For this exercise, return exactly the lines of the material below that begin at the one with "C2: 68nF (n14, n24) -> none" and stop after the one with "S1: button (GND, IC4/PB2)".

■ **MATERIAL SHOWN**
Start of Block
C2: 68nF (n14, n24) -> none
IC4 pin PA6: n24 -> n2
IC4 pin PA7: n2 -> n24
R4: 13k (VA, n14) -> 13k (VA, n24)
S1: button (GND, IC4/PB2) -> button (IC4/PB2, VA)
End of Block
Start of Block
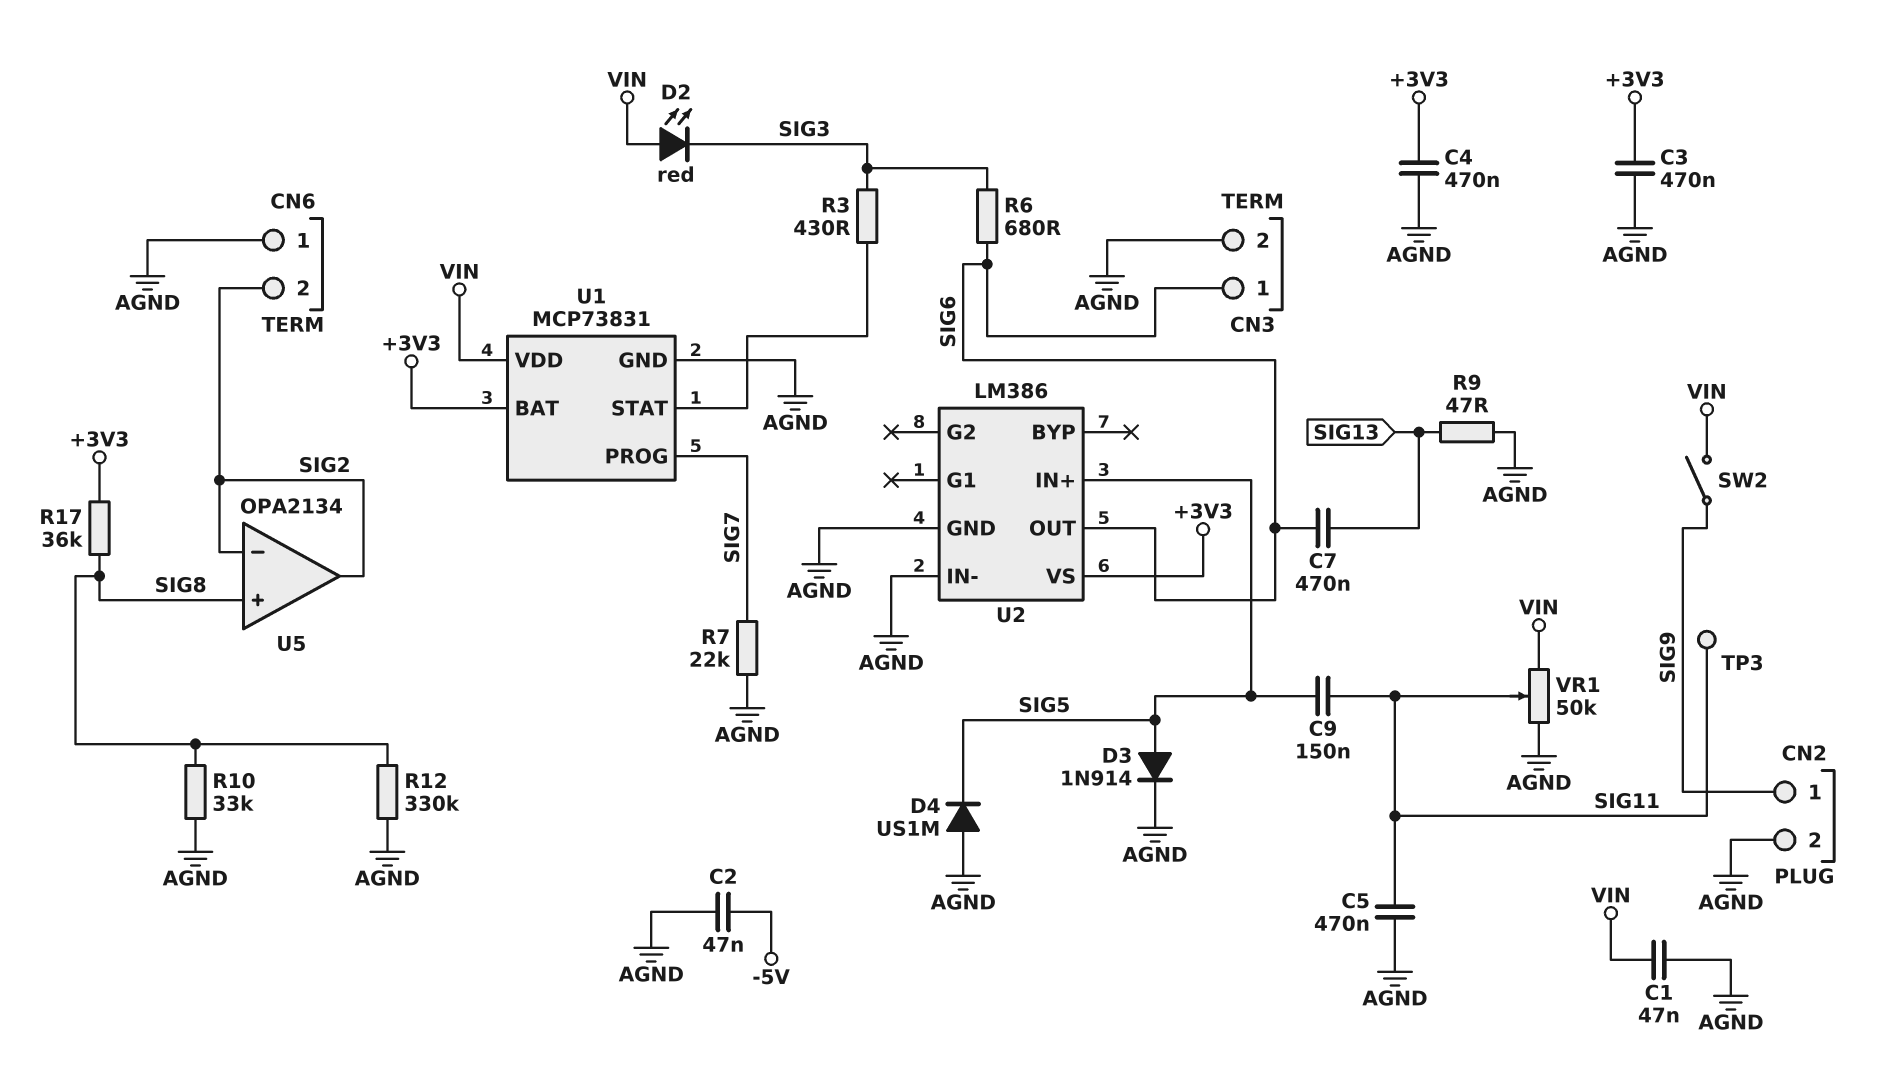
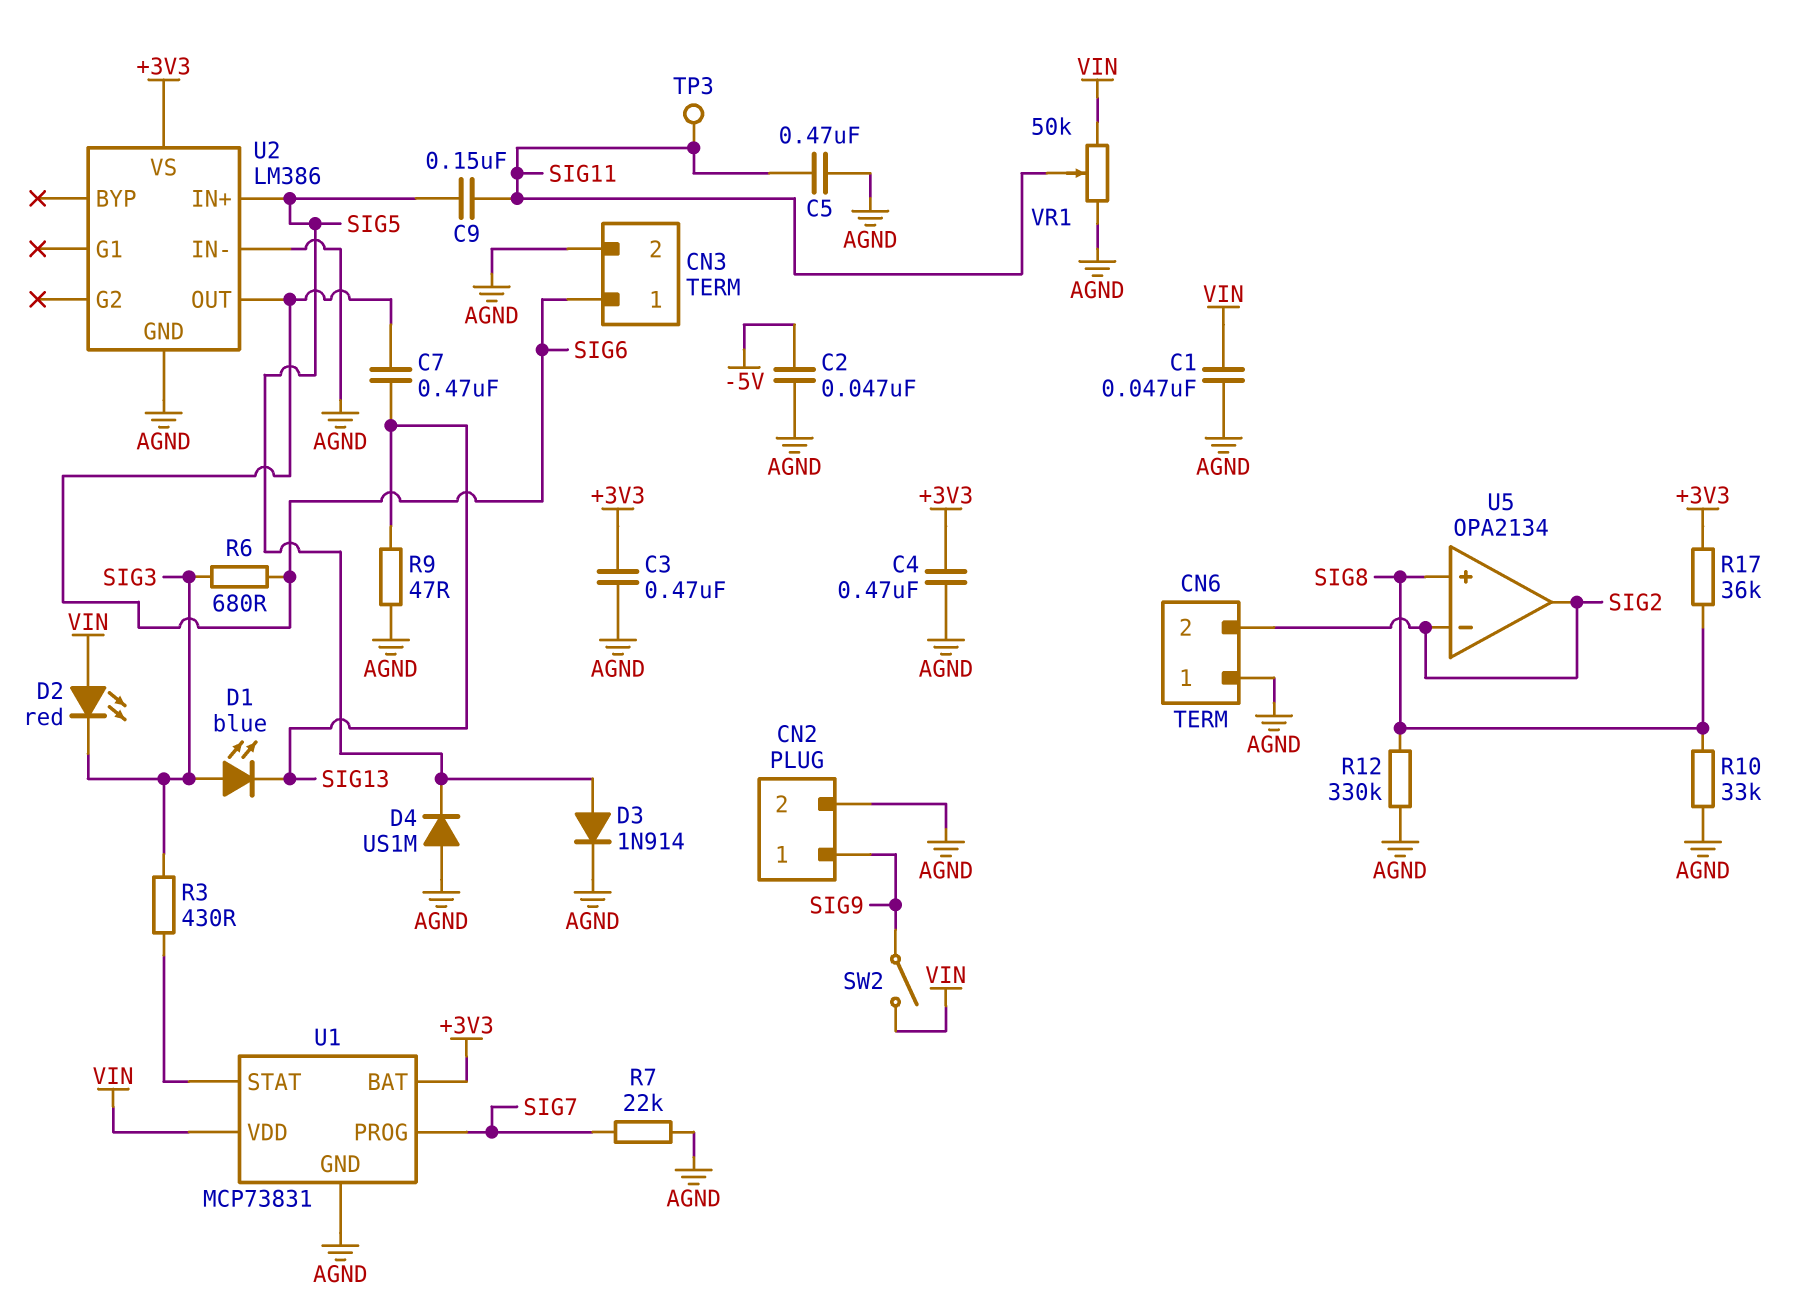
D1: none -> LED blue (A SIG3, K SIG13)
End of Block
■ **EXERCISE RESPONSE**
C2: 68nF (n14, n24) -> none
IC4 pin PA6: n24 -> n2
IC4 pin PA7: n2 -> n24
R4: 13k (VA, n14) -> 13k (VA, n24)
S1: button (GND, IC4/PB2) -> button (IC4/PB2, VA)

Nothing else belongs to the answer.